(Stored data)
--*--

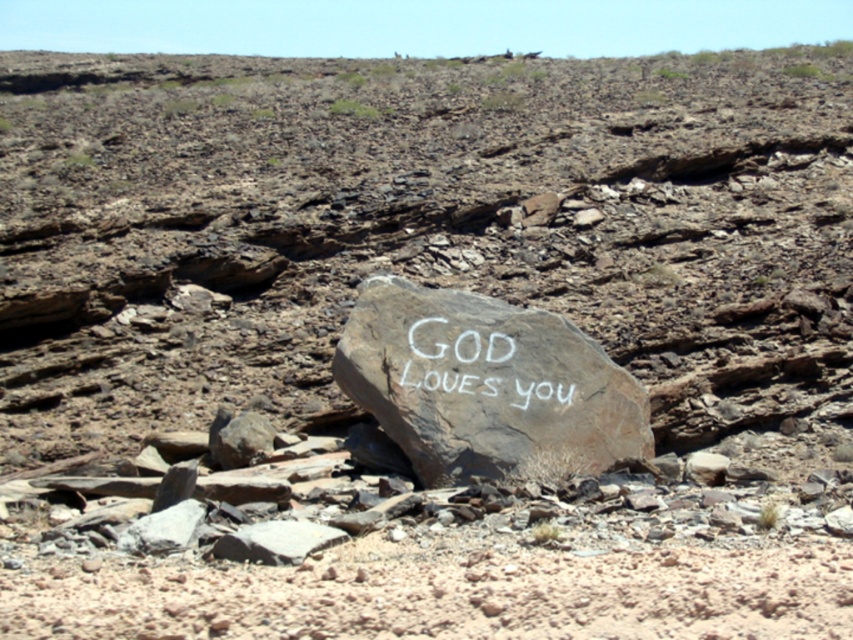
Between point (450, 467) and point (471, 381), which one is positioned behind?

The point (471, 381) is more distant.

Does natural stone boulder at center appear over white chalk writing at center?

No.

Does point (619, 381) lie behind point (496, 394)?

Yes, point (619, 381) is behind point (496, 394).

Where is `natural stone boulder at center`? natural stone boulder at center is located at coordinates (485, 385).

--*--

■ TASK REQUIREMENTS ■
Report how many rows above contain the word "boulder". Reply with the number alone.

■ SOLUTION FOR THIS EXERCISE ■
2